▸ **RECORDS PROVIDED**:

"""

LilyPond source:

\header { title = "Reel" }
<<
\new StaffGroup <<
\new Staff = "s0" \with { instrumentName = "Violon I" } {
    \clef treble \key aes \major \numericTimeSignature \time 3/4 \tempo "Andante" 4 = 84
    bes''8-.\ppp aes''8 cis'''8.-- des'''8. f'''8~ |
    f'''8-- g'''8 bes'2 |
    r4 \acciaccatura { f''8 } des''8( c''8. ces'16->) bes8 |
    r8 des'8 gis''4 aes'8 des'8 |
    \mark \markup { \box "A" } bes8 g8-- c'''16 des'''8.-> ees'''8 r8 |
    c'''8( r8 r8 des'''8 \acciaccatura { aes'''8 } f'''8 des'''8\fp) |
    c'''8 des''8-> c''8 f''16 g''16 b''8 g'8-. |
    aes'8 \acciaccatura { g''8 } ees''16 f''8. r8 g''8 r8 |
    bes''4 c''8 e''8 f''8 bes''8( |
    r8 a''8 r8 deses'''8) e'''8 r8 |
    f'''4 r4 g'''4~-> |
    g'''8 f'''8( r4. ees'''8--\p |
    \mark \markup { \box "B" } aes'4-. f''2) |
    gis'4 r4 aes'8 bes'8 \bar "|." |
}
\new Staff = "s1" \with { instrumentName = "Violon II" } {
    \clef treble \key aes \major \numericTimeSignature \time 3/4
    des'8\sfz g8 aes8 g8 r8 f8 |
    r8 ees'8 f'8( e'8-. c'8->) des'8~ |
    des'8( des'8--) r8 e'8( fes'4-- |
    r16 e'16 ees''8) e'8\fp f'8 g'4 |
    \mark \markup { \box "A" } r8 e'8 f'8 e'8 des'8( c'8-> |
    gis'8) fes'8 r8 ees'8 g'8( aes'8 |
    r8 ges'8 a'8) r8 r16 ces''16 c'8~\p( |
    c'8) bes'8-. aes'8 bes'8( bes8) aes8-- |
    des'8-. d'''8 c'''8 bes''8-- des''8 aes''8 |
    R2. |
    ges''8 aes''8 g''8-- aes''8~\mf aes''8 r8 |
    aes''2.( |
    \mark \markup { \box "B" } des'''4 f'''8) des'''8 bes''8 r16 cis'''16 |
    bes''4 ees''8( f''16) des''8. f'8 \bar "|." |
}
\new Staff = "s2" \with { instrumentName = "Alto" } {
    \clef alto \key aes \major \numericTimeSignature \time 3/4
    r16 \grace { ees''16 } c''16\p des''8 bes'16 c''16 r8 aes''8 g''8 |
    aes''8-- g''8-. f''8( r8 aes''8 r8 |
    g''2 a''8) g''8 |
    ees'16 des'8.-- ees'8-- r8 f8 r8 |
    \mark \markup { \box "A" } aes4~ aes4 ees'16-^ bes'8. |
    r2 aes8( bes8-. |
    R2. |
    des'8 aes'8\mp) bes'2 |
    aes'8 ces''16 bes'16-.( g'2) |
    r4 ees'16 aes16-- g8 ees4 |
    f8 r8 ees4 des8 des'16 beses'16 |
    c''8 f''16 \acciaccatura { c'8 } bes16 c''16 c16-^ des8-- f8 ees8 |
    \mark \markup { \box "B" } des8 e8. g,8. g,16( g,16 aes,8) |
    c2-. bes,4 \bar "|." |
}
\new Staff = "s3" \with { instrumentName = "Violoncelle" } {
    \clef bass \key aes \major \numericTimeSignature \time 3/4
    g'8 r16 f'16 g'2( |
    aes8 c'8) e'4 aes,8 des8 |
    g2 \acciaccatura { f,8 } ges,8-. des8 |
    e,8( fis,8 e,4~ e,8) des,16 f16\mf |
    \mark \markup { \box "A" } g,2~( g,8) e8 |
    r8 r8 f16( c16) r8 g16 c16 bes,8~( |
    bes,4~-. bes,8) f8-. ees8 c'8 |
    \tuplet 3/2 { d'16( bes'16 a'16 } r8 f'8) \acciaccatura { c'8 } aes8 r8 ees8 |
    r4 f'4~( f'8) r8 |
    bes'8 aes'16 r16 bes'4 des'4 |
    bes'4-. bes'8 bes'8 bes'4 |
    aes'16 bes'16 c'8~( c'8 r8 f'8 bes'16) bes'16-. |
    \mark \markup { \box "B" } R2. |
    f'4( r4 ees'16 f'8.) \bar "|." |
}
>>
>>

"""
"""

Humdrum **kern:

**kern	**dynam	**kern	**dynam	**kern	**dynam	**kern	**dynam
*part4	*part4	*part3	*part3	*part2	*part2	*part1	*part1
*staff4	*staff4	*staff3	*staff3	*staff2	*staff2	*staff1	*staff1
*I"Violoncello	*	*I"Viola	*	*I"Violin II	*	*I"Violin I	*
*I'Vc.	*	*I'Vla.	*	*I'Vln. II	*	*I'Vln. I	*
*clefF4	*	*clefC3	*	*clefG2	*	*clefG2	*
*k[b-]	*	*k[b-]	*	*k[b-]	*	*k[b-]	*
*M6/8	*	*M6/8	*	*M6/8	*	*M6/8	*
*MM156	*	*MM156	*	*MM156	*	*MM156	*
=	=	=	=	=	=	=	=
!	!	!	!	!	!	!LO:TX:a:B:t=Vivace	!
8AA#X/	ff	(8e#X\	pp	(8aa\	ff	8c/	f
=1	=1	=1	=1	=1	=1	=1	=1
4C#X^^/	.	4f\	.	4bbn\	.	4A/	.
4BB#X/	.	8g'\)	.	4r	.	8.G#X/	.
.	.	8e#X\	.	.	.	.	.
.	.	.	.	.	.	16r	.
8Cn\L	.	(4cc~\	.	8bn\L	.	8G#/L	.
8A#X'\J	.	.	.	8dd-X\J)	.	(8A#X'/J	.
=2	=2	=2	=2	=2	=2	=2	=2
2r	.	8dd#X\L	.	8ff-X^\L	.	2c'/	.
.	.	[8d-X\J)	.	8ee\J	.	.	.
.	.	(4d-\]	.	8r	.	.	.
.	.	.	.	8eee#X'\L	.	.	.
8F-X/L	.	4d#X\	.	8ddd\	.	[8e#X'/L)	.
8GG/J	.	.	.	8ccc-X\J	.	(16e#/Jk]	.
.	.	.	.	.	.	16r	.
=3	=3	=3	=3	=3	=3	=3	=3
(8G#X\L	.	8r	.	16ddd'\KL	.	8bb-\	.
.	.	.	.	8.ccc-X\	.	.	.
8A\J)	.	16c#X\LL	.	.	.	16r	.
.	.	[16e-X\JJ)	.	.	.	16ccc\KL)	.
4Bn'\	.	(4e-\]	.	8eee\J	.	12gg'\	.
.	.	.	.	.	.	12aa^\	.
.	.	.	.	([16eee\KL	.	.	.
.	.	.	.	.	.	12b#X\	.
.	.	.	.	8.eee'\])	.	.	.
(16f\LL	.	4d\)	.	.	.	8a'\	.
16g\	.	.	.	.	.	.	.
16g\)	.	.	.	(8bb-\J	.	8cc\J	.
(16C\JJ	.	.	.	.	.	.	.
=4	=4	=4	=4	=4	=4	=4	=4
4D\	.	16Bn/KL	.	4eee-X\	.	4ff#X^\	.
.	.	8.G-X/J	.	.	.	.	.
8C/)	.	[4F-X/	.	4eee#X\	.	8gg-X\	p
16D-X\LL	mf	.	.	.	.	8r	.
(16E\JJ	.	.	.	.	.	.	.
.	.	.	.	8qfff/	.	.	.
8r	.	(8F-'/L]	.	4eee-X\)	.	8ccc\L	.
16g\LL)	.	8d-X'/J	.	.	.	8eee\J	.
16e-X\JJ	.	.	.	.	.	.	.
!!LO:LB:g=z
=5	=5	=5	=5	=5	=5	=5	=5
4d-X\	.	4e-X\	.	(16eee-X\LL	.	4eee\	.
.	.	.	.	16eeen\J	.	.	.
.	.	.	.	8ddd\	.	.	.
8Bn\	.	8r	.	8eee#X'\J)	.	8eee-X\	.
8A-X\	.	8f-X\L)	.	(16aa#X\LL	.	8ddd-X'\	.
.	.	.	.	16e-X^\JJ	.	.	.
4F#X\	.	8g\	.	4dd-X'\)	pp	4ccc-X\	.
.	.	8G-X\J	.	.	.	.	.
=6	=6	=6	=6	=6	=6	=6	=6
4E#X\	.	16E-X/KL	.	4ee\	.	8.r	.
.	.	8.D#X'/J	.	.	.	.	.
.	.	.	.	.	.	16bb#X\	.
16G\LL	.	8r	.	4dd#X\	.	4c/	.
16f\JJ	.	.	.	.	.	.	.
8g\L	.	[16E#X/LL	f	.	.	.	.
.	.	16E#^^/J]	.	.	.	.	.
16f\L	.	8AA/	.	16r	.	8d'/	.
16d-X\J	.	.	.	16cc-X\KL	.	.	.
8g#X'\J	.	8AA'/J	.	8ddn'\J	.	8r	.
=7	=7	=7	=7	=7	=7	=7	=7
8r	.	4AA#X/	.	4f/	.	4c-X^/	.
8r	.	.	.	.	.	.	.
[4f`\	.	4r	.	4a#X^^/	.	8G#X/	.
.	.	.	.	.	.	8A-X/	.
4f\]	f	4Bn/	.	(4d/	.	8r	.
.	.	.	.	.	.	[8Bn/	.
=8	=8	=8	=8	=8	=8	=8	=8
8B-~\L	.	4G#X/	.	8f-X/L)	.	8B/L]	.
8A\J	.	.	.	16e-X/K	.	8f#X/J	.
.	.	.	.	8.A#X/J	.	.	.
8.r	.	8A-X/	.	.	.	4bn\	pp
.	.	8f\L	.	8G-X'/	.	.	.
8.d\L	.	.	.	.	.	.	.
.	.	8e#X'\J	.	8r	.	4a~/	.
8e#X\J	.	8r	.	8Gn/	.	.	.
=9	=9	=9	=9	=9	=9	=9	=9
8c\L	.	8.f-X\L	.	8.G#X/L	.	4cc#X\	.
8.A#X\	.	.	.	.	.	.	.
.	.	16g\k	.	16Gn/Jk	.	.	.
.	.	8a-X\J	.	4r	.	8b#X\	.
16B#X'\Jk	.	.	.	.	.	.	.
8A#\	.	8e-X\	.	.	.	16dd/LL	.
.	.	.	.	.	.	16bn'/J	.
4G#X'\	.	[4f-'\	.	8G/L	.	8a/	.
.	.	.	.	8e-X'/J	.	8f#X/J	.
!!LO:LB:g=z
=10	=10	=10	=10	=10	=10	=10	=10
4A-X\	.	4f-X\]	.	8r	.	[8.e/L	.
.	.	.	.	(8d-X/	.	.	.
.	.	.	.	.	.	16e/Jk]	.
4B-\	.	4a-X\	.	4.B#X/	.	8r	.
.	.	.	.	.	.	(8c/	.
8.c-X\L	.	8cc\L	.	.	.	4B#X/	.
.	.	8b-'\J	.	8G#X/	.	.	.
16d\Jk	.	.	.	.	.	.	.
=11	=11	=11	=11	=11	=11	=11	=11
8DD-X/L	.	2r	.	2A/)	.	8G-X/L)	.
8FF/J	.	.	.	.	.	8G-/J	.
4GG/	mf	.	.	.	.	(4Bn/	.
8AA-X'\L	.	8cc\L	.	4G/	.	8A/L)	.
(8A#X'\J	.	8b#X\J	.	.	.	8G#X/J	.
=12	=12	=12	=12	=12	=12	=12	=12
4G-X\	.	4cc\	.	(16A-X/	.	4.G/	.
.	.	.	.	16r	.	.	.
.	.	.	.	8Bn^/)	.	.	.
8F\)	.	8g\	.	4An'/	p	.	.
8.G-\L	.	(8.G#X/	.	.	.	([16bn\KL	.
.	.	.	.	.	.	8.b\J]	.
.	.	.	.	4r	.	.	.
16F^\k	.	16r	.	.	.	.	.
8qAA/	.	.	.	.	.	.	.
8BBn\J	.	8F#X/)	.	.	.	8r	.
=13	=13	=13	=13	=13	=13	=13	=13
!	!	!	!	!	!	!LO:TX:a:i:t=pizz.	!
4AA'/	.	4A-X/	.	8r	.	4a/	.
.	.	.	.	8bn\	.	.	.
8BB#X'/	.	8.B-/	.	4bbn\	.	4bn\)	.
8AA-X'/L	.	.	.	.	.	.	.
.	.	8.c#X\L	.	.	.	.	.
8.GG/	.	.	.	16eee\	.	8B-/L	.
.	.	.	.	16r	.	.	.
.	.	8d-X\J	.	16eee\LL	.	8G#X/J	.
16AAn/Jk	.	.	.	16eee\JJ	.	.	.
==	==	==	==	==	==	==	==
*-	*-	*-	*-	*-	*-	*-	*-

"""

▸ **WHAT TO DO**: Locate each line in the material above that contains the string "instrumentName", and copy those lines.

▸ **OUTPUT BELOW**:
\new Staff = "s0" \with { instrumentName = "Violon I" } {
\new Staff = "s1" \with { instrumentName = "Violon II" } {
\new Staff = "s2" \with { instrumentName = "Alto" } {
\new Staff = "s3" \with { instrumentName = "Violoncelle" } {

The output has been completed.